| Dataset records |

● ● ● ●

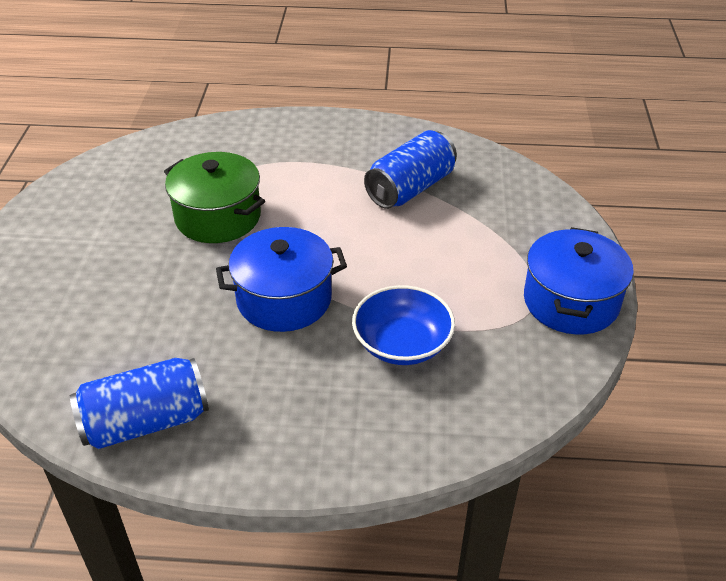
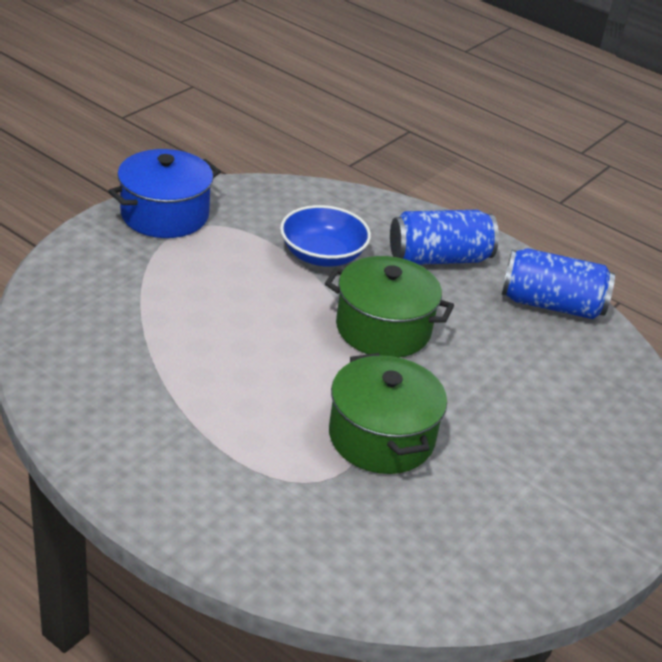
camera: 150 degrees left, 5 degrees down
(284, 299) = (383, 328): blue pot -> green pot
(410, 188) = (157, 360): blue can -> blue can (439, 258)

● ● ● ●

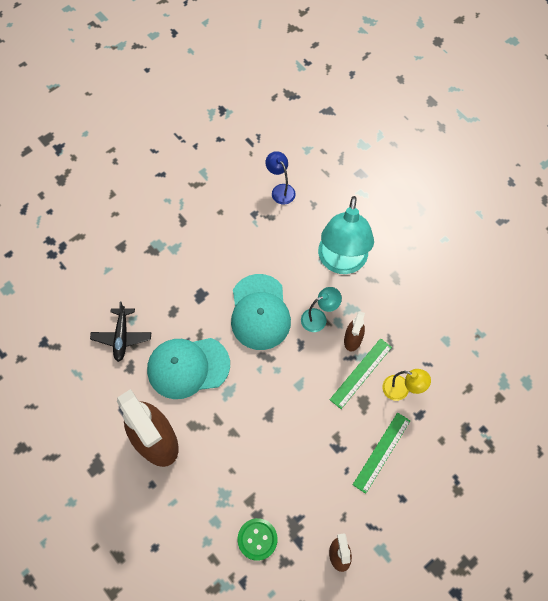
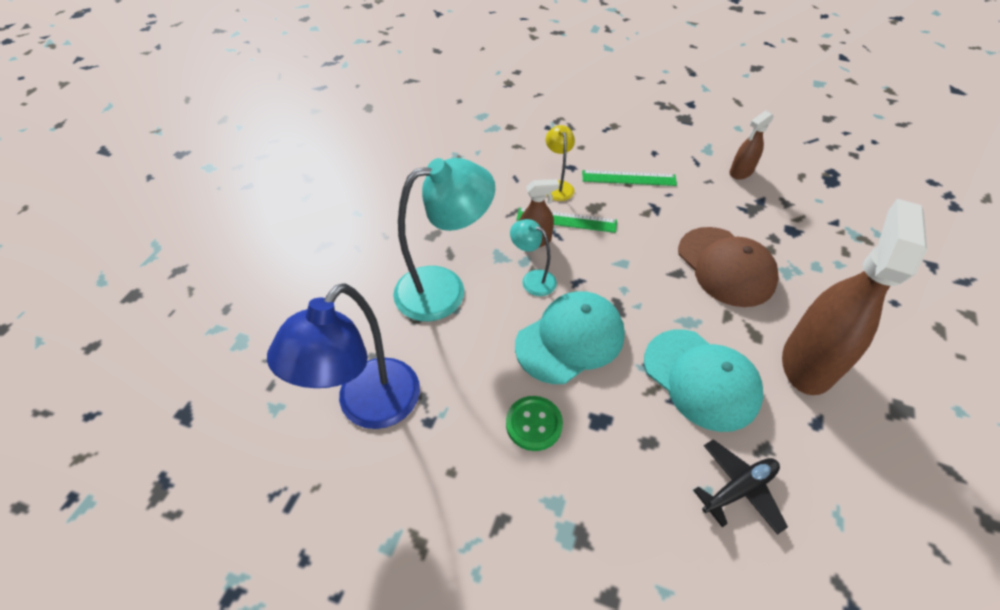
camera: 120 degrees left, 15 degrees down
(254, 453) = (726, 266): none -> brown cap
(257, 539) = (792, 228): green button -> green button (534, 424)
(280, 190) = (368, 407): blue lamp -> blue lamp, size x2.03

● ● ● ●

Only lines holding the word "degrees" are wanted; copy each one from the listing.

| Answer box |
camera: 150 degrees left, 5 degrees down
camera: 120 degrees left, 15 degrees down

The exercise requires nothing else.